# WORK TASK:
The records must be repeated exactly and in their entirety.

** Opening TASK INPUT block **

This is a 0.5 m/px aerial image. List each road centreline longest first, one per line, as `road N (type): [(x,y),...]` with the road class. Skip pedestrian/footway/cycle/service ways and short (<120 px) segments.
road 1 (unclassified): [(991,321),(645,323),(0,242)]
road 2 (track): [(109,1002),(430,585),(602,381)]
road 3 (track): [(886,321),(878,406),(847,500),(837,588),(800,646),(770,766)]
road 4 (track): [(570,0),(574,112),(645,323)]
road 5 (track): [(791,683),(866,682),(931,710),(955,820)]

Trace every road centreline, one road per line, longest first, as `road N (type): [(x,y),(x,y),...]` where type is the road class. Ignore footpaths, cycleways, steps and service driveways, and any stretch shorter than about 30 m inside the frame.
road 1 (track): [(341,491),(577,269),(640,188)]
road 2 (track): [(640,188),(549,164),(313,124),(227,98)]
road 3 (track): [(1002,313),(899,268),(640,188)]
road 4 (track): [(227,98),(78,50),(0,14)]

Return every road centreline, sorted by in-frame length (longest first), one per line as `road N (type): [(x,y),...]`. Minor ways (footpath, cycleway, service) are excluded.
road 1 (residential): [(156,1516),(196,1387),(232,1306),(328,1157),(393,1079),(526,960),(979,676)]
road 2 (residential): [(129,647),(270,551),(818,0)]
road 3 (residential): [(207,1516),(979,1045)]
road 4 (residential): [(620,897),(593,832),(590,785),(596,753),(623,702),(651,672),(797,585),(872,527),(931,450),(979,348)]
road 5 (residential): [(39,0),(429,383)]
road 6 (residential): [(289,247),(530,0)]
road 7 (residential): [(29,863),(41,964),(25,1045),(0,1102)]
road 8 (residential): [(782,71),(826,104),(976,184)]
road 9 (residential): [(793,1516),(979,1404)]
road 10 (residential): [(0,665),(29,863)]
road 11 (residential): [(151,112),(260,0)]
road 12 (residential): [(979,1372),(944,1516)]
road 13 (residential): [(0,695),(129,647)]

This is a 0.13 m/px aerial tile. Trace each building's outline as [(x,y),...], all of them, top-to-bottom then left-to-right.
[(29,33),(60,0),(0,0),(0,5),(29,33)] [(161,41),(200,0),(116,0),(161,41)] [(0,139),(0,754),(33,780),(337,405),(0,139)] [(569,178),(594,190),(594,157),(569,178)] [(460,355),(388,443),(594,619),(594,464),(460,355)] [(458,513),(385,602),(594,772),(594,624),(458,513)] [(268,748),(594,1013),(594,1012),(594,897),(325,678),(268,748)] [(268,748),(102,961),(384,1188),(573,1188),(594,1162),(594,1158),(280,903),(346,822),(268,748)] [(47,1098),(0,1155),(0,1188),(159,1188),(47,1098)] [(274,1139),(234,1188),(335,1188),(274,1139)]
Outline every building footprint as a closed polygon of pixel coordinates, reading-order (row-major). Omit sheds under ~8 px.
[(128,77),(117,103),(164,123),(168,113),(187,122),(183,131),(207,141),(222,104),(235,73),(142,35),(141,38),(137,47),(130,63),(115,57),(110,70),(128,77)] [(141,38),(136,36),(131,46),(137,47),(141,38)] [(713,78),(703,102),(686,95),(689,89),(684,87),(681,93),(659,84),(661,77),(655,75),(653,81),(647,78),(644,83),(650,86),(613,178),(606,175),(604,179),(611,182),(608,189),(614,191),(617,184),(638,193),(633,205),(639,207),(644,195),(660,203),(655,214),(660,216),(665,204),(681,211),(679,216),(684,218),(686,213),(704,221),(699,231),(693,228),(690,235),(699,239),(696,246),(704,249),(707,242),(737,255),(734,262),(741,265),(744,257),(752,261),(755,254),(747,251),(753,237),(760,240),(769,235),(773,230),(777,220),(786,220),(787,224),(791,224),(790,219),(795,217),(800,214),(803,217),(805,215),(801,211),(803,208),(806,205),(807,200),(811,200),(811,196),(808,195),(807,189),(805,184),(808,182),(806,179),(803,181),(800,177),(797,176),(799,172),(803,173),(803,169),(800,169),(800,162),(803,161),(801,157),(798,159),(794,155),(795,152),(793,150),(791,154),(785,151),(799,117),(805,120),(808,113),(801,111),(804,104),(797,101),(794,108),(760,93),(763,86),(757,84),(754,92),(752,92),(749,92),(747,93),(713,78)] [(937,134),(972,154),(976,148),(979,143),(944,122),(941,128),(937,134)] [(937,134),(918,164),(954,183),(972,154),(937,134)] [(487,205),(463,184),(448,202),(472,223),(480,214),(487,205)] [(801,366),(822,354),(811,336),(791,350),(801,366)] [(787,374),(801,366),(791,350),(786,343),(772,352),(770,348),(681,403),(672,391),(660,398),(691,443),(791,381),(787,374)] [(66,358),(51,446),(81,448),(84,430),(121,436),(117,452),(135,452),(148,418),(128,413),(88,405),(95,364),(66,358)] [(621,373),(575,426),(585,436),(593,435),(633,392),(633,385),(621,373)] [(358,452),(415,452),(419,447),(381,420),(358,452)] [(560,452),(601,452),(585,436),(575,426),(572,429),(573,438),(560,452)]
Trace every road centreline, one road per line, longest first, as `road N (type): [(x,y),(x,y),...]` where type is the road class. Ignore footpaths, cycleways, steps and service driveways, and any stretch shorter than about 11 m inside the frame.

** Closing TASK INPUT block **

# COMPLETED EXERCISE:
This is a 0.5 m/px aerial image. List each road centreline longest first, one per line, as `road N (type): [(x,y),...]` with the road class. Skip pedestrian/footway/cycle/service ways and short (<120 px) segments.
road 1 (unclassified): [(991,321),(645,323),(0,242)]
road 2 (track): [(109,1002),(430,585),(602,381)]
road 3 (track): [(886,321),(878,406),(847,500),(837,588),(800,646),(770,766)]
road 4 (track): [(570,0),(574,112),(645,323)]
road 5 (track): [(791,683),(866,682),(931,710),(955,820)]

Trace every road centreline, one road per line, longest first, as `road N (type): [(x,y),(x,y),...]` where type is the road class. Ignore footpaths, cycleways, steps and service driveways, and any stretch shorter than about 30 m inside the frame.
road 1 (track): [(341,491),(577,269),(640,188)]
road 2 (track): [(640,188),(549,164),(313,124),(227,98)]
road 3 (track): [(1002,313),(899,268),(640,188)]
road 4 (track): [(227,98),(78,50),(0,14)]

Return every road centreline, sorted by in-frame length (longest first), one per line as `road N (type): [(x,y),...]`. Minor ways (footpath, cycleway, service) are excluded.
road 1 (residential): [(156,1516),(196,1387),(232,1306),(328,1157),(393,1079),(526,960),(979,676)]
road 2 (residential): [(129,647),(270,551),(818,0)]
road 3 (residential): [(207,1516),(979,1045)]
road 4 (residential): [(620,897),(593,832),(590,785),(596,753),(623,702),(651,672),(797,585),(872,527),(931,450),(979,348)]
road 5 (residential): [(39,0),(429,383)]
road 6 (residential): [(289,247),(530,0)]
road 7 (residential): [(29,863),(41,964),(25,1045),(0,1102)]
road 8 (residential): [(782,71),(826,104),(976,184)]
road 9 (residential): [(793,1516),(979,1404)]
road 10 (residential): [(0,665),(29,863)]
road 11 (residential): [(151,112),(260,0)]
road 12 (residential): [(979,1372),(944,1516)]
road 13 (residential): [(0,695),(129,647)]

This is a 0.13 m/px aerial tile. Trace each building's outline as [(x,y),...], all of them, top-to-bottom then left-to-right.
[(29,33),(60,0),(0,0),(0,5),(29,33)] [(161,41),(200,0),(116,0),(161,41)] [(0,139),(0,754),(33,780),(337,405),(0,139)] [(569,178),(594,190),(594,157),(569,178)] [(460,355),(388,443),(594,619),(594,464),(460,355)] [(458,513),(385,602),(594,772),(594,624),(458,513)] [(268,748),(594,1013),(594,1012),(594,897),(325,678),(268,748)] [(268,748),(102,961),(384,1188),(573,1188),(594,1162),(594,1158),(280,903),(346,822),(268,748)] [(47,1098),(0,1155),(0,1188),(159,1188),(47,1098)] [(274,1139),(234,1188),(335,1188),(274,1139)]
Outline every building footprint as a closed polygon of pixel coordinates, reading-order (row-major). Omit sheds under ~8 px.
[(128,77),(117,103),(164,123),(168,113),(187,122),(183,131),(207,141),(222,104),(235,73),(142,35),(141,38),(137,47),(130,63),(115,57),(110,70),(128,77)] [(141,38),(136,36),(131,46),(137,47),(141,38)] [(713,78),(703,102),(686,95),(689,89),(684,87),(681,93),(659,84),(661,77),(655,75),(653,81),(647,78),(644,83),(650,86),(613,178),(606,175),(604,179),(611,182),(608,189),(614,191),(617,184),(638,193),(633,205),(639,207),(644,195),(660,203),(655,214),(660,216),(665,204),(681,211),(679,216),(684,218),(686,213),(704,221),(699,231),(693,228),(690,235),(699,239),(696,246),(704,249),(707,242),(737,255),(734,262),(741,265),(744,257),(752,261),(755,254),(747,251),(753,237),(760,240),(769,235),(773,230),(777,220),(786,220),(787,224),(791,224),(790,219),(795,217),(800,214),(803,217),(805,215),(801,211),(803,208),(806,205),(807,200),(811,200),(811,196),(808,195),(807,189),(805,184),(808,182),(806,179),(803,181),(800,177),(797,176),(799,172),(803,173),(803,169),(800,169),(800,162),(803,161),(801,157),(798,159),(794,155),(795,152),(793,150),(791,154),(785,151),(799,117),(805,120),(808,113),(801,111),(804,104),(797,101),(794,108),(760,93),(763,86),(757,84),(754,92),(752,92),(749,92),(747,93),(713,78)] [(937,134),(972,154),(976,148),(979,143),(944,122),(941,128),(937,134)] [(937,134),(918,164),(954,183),(972,154),(937,134)] [(487,205),(463,184),(448,202),(472,223),(480,214),(487,205)] [(801,366),(822,354),(811,336),(791,350),(801,366)] [(787,374),(801,366),(791,350),(786,343),(772,352),(770,348),(681,403),(672,391),(660,398),(691,443),(791,381),(787,374)] [(66,358),(51,446),(81,448),(84,430),(121,436),(117,452),(135,452),(148,418),(128,413),(88,405),(95,364),(66,358)] [(621,373),(575,426),(585,436),(593,435),(633,392),(633,385),(621,373)] [(358,452),(415,452),(419,447),(381,420),(358,452)] [(560,452),(601,452),(585,436),(575,426),(572,429),(573,438),(560,452)]
Trace every road centreline, one road per line, longest first, as `road N (type): [(x,y),(x,y),...]` where type is the road class. Ignore footpaths, cycleways, steps and service driveways, and any stretch shorter than about 11 m inside the frame.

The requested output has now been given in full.